[Task to complete] Give back exactly the lines from the line that contains "D3: LED yellow" to the last line of the listing below, inclusive, and no others.

(Excerpted records)

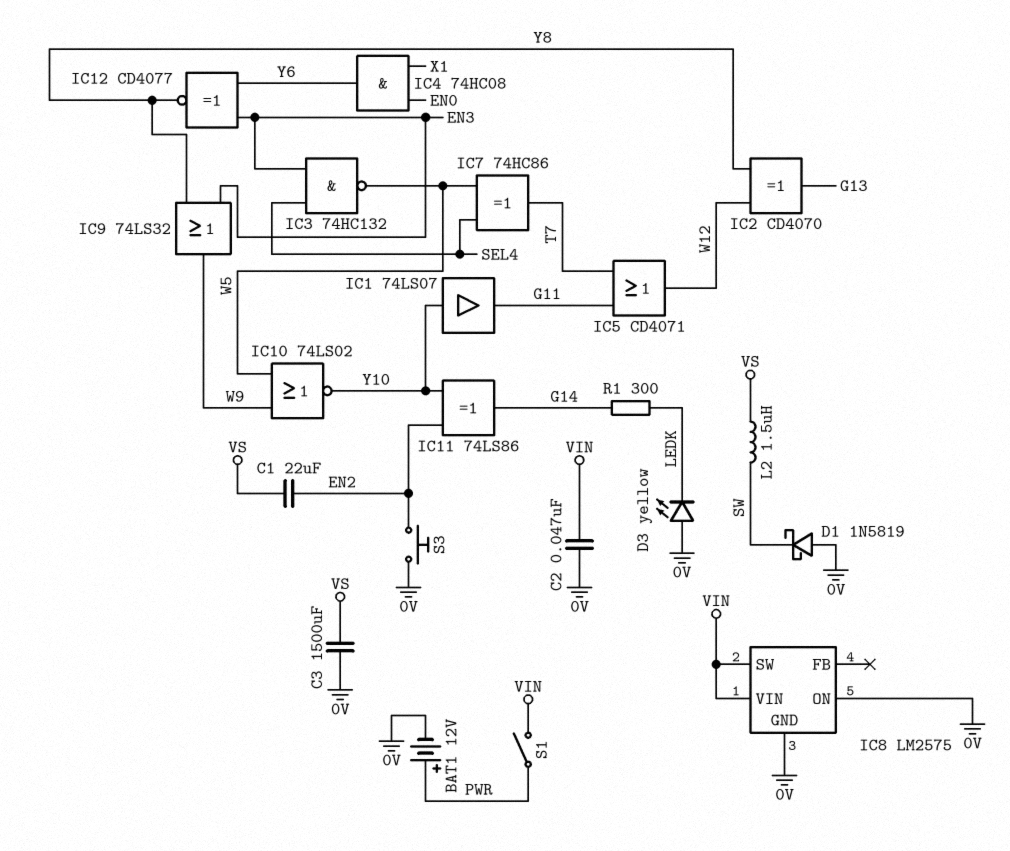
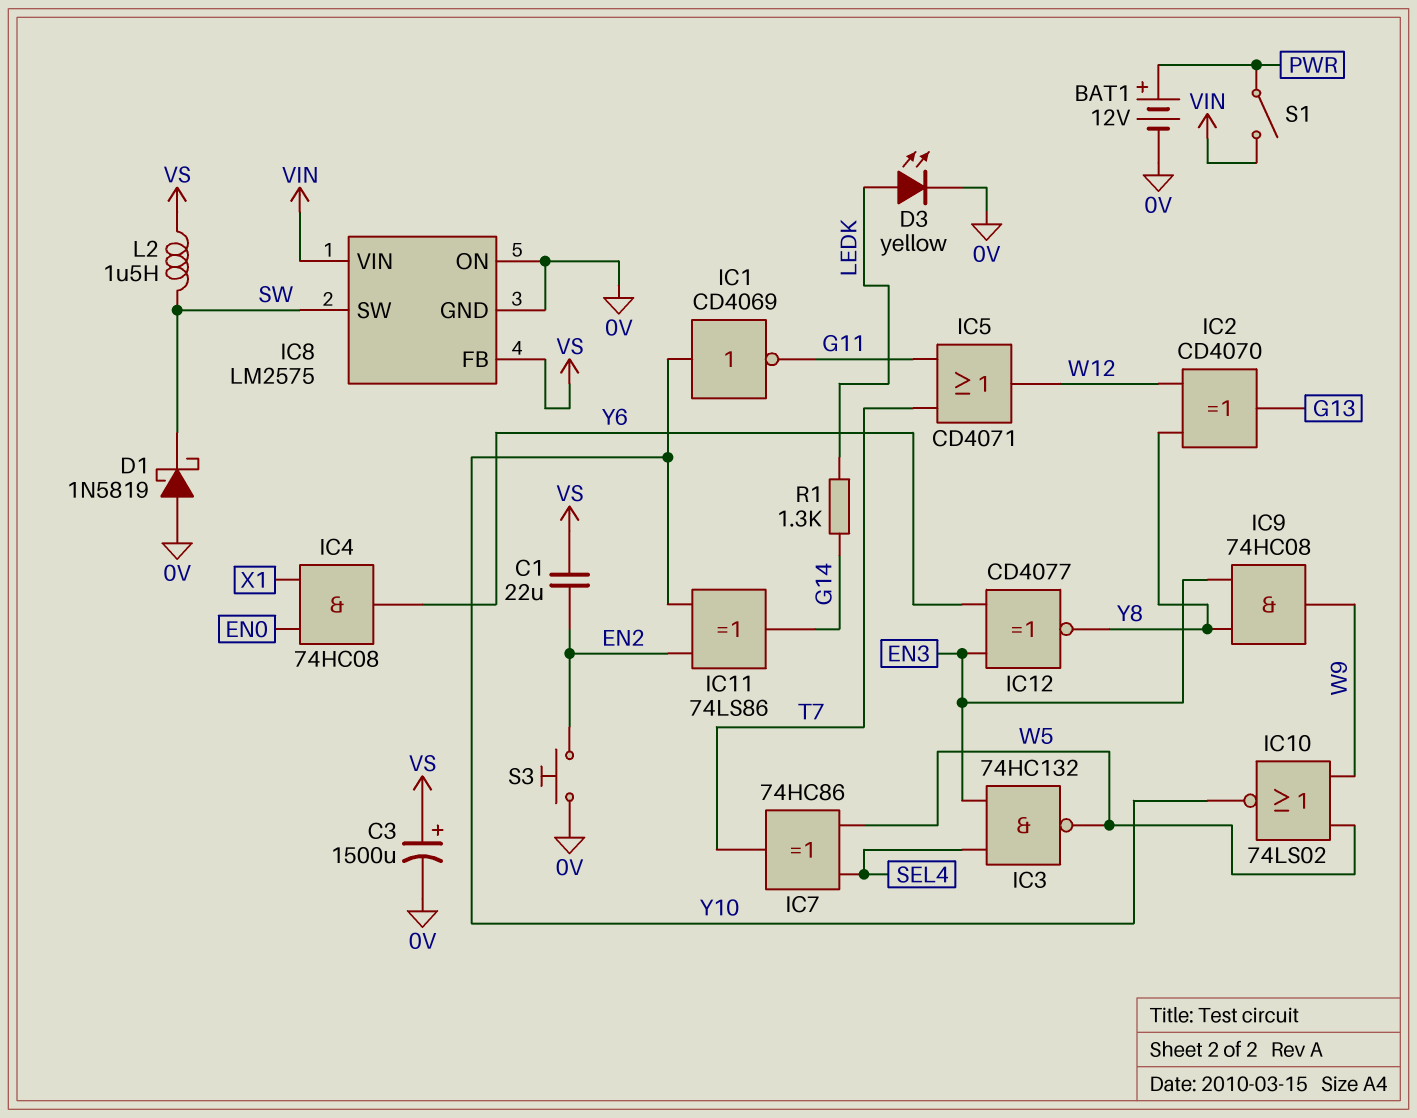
C2: 47nF (0V, VIN) -> none
C3: 1500uF (0V, VS) -> 1500uF (plus VS, minus 0V)
D3: LED yellow (A 0V, K LEDK) -> LED yellow (A LEDK, K 0V)
IC1: buffer 74LS07 (in Y10, out G11) -> NOT CD4069 (in Y10, out G11)
IC8 pin FB: none -> VS
IC8 pin SW: VIN -> SW
IC9: OR 74LS32 (in EN3, in Y8, out W9) -> AND 74HC08 (in EN3, in Y8, out W9)
R1: 300 (G14, LEDK) -> 1.3k (G14, LEDK)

(End Excerpted records)

[Response area]
D3: LED yellow (A 0V, K LEDK) -> LED yellow (A LEDK, K 0V)
IC1: buffer 74LS07 (in Y10, out G11) -> NOT CD4069 (in Y10, out G11)
IC8 pin FB: none -> VS
IC8 pin SW: VIN -> SW
IC9: OR 74LS32 (in EN3, in Y8, out W9) -> AND 74HC08 (in EN3, in Y8, out W9)
R1: 300 (G14, LEDK) -> 1.3k (G14, LEDK)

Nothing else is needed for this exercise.